→ **Exercise requirements**: Among the lines below, restate word for word only those from the line with "green hourglass [77,494,190,581]" through the line with "purple fork [403,220,488,286]", with both end lines kept.

'''

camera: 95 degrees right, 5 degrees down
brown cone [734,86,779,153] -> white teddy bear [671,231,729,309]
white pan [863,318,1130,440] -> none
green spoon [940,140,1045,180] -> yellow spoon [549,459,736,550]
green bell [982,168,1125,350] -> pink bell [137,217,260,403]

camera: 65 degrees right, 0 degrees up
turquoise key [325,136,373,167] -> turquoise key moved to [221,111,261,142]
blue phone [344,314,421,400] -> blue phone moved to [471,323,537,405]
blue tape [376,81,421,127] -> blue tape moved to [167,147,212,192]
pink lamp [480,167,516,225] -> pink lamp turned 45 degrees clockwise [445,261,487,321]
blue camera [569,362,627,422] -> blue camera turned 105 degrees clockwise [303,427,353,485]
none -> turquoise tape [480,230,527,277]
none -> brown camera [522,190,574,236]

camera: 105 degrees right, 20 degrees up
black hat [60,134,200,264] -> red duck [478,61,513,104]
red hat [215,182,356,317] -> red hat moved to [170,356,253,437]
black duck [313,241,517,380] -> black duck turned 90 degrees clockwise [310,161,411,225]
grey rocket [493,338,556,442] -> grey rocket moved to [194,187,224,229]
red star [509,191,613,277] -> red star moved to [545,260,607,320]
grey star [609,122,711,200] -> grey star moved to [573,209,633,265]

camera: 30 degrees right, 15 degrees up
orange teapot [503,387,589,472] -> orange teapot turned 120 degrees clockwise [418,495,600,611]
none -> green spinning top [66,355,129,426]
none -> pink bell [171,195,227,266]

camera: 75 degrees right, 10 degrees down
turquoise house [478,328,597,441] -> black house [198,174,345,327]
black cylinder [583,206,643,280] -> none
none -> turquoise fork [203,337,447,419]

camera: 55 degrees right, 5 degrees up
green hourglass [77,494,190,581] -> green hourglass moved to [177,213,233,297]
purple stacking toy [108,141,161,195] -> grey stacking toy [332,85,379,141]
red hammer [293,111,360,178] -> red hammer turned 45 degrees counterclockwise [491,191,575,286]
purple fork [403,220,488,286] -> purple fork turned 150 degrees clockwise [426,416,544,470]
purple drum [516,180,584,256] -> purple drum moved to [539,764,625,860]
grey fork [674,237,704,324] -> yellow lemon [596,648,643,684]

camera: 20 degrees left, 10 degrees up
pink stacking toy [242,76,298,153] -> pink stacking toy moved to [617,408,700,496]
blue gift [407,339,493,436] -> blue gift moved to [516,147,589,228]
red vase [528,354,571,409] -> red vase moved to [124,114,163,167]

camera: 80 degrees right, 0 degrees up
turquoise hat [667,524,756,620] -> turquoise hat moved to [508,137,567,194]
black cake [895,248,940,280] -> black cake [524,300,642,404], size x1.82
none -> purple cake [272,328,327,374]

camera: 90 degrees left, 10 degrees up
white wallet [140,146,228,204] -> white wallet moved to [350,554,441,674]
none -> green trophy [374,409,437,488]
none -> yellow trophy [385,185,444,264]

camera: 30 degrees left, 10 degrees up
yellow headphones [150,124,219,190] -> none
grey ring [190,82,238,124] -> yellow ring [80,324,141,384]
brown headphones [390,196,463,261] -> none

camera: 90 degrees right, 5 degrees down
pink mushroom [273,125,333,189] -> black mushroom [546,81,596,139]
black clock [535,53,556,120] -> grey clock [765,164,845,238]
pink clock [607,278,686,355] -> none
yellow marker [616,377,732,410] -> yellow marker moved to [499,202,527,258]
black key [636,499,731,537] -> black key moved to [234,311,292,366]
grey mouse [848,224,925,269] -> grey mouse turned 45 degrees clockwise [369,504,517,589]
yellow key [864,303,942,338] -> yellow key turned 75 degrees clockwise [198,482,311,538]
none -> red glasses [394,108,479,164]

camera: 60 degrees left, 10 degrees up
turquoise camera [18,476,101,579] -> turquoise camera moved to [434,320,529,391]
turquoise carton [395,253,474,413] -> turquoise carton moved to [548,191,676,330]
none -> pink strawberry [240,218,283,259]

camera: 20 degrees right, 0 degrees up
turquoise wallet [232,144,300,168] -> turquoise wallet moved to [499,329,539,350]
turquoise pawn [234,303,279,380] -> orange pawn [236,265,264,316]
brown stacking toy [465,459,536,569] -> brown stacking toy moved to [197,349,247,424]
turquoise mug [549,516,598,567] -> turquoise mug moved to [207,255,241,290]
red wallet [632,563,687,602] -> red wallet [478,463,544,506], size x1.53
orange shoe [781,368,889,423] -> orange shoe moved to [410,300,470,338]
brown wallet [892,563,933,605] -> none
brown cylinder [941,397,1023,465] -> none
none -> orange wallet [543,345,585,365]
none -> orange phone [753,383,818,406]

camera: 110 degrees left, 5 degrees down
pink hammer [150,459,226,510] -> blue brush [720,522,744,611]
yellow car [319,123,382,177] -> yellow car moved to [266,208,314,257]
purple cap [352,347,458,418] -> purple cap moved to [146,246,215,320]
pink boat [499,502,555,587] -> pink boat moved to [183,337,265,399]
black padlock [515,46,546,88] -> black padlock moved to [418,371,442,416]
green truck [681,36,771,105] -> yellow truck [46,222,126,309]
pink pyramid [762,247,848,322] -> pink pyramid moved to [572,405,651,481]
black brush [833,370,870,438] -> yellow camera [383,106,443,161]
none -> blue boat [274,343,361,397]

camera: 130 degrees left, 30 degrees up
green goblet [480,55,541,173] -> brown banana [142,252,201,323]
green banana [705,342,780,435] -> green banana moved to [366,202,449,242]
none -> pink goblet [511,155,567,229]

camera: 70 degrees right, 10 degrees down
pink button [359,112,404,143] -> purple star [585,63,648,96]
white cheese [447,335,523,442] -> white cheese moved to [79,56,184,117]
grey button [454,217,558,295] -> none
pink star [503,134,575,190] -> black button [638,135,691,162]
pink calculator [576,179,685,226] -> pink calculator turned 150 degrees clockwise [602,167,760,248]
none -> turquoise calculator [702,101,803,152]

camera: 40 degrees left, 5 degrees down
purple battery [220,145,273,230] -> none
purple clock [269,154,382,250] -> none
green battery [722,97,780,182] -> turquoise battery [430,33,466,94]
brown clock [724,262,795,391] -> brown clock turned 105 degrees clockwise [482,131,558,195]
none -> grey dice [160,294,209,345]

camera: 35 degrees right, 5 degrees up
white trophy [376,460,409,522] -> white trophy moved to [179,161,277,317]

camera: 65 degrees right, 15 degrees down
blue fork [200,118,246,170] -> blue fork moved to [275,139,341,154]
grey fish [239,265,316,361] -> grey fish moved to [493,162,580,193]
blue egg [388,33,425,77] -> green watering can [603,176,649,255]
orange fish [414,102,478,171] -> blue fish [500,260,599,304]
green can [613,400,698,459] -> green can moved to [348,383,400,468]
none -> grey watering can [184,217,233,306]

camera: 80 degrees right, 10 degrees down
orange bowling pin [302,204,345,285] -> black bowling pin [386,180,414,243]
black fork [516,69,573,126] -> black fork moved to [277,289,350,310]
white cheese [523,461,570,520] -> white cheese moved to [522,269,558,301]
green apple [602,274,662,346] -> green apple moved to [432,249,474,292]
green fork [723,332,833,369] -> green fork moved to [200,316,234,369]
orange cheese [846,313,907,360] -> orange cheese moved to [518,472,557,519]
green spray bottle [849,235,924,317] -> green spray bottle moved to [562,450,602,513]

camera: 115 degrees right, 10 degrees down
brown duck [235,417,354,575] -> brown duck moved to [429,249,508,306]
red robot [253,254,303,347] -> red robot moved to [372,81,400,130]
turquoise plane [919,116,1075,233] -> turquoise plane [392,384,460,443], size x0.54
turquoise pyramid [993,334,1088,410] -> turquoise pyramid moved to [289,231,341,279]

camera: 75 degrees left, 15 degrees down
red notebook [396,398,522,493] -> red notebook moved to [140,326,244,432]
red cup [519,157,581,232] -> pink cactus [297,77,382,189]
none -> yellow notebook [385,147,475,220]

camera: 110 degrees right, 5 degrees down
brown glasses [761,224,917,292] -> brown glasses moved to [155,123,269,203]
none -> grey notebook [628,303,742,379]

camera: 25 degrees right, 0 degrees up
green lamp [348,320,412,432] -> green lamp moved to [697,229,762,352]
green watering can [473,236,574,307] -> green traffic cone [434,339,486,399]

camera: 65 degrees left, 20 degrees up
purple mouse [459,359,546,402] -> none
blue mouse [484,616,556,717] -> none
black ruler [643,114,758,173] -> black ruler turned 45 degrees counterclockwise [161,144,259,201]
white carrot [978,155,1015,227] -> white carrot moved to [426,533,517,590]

'''

→ **Output for this task**:
green hourglass [77,494,190,581] -> green hourglass moved to [177,213,233,297]
purple stacking toy [108,141,161,195] -> grey stacking toy [332,85,379,141]
red hammer [293,111,360,178] -> red hammer turned 45 degrees counterclockwise [491,191,575,286]
purple fork [403,220,488,286] -> purple fork turned 150 degrees clockwise [426,416,544,470]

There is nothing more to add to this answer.